◆ Short exercise ◆
Gather every line in the items below that contains the word "this".

◆ Provided material ◆

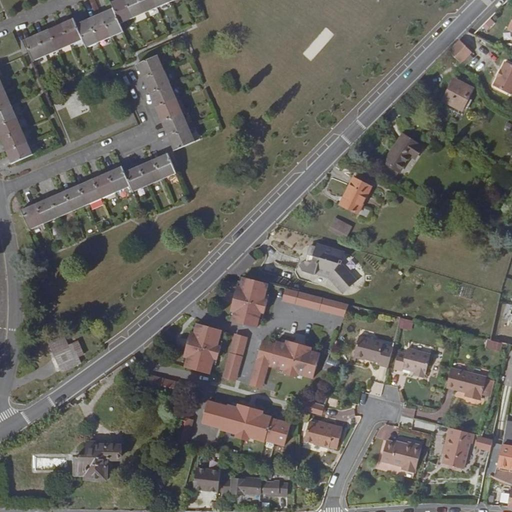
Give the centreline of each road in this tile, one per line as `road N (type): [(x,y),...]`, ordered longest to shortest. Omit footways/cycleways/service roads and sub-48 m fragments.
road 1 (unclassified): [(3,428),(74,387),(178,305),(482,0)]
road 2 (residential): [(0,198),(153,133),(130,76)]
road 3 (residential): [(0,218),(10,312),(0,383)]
---
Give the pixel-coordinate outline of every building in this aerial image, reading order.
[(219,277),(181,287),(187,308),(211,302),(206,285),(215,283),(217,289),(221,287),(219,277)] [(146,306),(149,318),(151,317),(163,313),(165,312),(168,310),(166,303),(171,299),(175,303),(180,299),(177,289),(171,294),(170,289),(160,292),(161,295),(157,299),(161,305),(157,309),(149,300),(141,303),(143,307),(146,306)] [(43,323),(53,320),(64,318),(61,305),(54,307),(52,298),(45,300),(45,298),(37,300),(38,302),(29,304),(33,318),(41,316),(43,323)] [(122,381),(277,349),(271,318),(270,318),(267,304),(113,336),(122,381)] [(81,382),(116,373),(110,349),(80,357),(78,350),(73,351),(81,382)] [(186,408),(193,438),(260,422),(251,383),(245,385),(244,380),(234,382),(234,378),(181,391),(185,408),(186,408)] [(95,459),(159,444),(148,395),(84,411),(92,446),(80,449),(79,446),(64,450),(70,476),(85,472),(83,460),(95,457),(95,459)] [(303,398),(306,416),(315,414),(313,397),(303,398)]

◆ Exercise answer ◆
Give the centreline of each road in this tile, one per line as `road N (type): [(x,y),...]`, ordered longest to shortest. Omit footways/cycleways/service roads and sub-48 m fragments.
Give the pixel-coordinate outline of every building in this aerial image, reading order.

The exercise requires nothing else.